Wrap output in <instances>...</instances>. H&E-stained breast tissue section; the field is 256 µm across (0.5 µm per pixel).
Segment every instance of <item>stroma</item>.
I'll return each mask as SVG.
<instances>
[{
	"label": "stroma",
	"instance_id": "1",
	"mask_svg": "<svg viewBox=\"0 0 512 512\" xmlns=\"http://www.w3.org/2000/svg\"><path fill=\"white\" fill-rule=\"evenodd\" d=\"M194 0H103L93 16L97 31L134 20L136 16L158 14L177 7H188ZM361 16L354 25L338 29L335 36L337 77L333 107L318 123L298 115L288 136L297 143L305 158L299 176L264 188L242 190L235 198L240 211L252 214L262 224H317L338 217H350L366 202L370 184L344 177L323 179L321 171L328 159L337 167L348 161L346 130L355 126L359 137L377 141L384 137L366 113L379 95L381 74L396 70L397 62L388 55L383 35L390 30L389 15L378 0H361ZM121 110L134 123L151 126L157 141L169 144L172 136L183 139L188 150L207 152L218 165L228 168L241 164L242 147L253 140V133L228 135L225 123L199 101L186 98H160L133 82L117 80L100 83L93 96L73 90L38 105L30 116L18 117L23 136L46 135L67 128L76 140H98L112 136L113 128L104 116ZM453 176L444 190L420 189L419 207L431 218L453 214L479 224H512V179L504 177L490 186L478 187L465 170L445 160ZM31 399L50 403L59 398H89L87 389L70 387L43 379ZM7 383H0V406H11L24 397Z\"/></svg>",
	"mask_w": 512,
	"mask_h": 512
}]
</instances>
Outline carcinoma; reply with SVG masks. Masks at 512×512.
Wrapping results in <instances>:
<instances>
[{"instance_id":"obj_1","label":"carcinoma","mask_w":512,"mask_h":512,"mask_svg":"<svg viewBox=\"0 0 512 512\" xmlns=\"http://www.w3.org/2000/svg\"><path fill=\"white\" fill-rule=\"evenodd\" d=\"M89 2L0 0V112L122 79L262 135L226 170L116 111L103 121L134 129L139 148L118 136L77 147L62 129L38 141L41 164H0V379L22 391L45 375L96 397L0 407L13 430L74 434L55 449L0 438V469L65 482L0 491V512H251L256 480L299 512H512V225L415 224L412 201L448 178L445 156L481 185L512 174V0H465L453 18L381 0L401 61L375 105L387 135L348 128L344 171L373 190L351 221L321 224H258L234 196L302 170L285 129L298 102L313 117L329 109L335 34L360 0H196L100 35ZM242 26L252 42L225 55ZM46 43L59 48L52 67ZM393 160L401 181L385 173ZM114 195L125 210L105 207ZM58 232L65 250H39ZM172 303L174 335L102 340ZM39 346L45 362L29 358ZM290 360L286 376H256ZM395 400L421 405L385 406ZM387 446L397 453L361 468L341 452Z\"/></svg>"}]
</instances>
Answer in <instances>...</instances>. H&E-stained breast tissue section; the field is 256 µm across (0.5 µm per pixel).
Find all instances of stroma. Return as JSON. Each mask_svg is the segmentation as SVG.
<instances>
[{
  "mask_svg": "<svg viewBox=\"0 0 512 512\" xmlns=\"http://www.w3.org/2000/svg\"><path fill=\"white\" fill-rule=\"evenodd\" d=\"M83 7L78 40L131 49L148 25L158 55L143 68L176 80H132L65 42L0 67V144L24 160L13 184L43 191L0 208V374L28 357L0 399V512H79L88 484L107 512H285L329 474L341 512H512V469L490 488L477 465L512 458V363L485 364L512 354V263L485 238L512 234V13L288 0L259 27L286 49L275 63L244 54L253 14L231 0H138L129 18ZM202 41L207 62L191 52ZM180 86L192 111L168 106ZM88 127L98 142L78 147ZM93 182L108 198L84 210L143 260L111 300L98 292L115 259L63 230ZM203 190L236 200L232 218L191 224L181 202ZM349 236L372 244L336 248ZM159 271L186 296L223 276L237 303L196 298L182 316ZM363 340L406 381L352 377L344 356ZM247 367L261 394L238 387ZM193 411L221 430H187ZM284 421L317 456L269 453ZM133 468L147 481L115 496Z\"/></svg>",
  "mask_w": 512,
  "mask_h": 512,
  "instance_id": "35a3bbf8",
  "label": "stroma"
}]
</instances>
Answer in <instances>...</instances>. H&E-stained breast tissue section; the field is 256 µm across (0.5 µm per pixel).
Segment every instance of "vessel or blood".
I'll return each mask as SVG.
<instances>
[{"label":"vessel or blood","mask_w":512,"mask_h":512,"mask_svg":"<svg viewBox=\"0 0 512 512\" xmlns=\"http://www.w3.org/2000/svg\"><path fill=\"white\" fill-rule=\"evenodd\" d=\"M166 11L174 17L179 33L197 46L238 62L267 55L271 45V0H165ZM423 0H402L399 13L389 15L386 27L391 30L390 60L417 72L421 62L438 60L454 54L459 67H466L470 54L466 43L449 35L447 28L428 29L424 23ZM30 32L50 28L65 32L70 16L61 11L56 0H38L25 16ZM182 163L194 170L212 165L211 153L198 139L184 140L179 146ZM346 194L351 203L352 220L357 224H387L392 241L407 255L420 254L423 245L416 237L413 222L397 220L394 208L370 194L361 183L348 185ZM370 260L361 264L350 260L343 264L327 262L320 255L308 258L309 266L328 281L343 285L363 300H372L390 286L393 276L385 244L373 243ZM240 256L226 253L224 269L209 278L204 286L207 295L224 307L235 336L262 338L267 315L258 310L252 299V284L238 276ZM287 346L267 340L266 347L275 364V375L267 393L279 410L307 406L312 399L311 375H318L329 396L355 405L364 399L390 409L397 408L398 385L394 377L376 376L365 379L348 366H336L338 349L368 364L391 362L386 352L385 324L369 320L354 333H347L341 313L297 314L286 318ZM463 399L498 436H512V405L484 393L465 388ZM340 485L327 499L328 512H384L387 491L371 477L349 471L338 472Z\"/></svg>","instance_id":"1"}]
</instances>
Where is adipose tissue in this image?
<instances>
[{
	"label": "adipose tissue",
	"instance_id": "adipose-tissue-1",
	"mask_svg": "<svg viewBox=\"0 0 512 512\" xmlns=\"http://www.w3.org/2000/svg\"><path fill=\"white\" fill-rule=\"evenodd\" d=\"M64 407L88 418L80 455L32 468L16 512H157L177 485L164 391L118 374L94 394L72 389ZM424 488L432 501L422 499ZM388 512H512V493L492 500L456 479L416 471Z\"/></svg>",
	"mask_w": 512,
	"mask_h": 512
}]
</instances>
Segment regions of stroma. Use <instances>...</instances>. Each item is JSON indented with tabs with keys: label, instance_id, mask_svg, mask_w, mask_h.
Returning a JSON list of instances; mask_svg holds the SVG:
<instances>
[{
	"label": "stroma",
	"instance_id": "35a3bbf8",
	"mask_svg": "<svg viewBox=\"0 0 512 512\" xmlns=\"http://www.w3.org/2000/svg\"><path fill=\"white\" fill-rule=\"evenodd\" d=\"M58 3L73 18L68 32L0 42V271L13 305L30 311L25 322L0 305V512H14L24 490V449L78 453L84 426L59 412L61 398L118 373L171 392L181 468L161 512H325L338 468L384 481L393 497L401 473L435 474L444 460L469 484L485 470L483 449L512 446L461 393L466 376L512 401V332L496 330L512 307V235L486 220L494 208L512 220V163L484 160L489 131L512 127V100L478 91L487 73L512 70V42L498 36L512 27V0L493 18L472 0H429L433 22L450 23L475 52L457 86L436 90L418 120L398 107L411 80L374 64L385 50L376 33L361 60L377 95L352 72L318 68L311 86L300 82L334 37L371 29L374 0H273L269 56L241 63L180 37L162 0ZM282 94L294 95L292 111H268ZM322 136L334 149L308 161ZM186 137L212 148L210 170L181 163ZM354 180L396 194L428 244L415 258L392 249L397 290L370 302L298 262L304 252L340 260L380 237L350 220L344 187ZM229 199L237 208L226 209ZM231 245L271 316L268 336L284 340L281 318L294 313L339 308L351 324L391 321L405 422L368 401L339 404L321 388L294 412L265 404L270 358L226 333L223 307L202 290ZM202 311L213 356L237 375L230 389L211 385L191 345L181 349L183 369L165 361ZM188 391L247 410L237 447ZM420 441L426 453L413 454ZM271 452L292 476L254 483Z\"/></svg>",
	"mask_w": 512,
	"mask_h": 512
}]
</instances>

* * * * *

WHAT IS EXPECTED. Copy every line above in which the string "adipose" shows up.

TASK OUTPUT.
Where is adipose tissue in this image?
	"label": "adipose tissue",
	"instance_id": "adipose-tissue-1",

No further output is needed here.